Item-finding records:
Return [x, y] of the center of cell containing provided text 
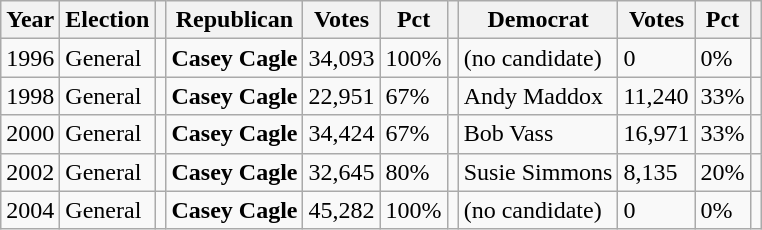
Susie Simmons [538, 172]
20% [722, 172]
1998 [30, 96]
Year [30, 20]
Andy Maddox [538, 96]
80% [414, 172]
34,093 [342, 58]
16,971 [656, 134]
11,240 [656, 96]
Bob Vass [538, 134]
8,135 [656, 172]
2004 [30, 210]
1996 [30, 58]
45,282 [342, 210]
2000 [30, 134]
Election [108, 20]
Republican [234, 20]
32,645 [342, 172]
2002 [30, 172]
Democrat [538, 20]
22,951 [342, 96]
34,424 [342, 134]
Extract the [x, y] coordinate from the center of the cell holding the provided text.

§ **Exercise requirements**
Could you rewrite the lines above as a numbered list, skipping any blank lines and leaving out the pictures?

§ **Exercise output**
1. Return [x, y] of the center of cell containing provided text 
2. Susie Simmons [538, 172]
3. 20% [722, 172]
4. 1998 [30, 96]
5. Year [30, 20]
6. Andy Maddox [538, 96]
7. 80% [414, 172]
8. 34,093 [342, 58]
9. 16,971 [656, 134]
10. 11,240 [656, 96]
11. Bob Vass [538, 134]
12. 8,135 [656, 172]
13. 2004 [30, 210]
14. 1996 [30, 58]
15. 45,282 [342, 210]
16. 2000 [30, 134]
17. Election [108, 20]
18. Republican [234, 20]
19. 32,645 [342, 172]
20. 2002 [30, 172]
21. Democrat [538, 20]
22. 22,951 [342, 96]
23. 34,424 [342, 134]
24. Extract the [x, y] coordinate from the center of the cell holding the provided text.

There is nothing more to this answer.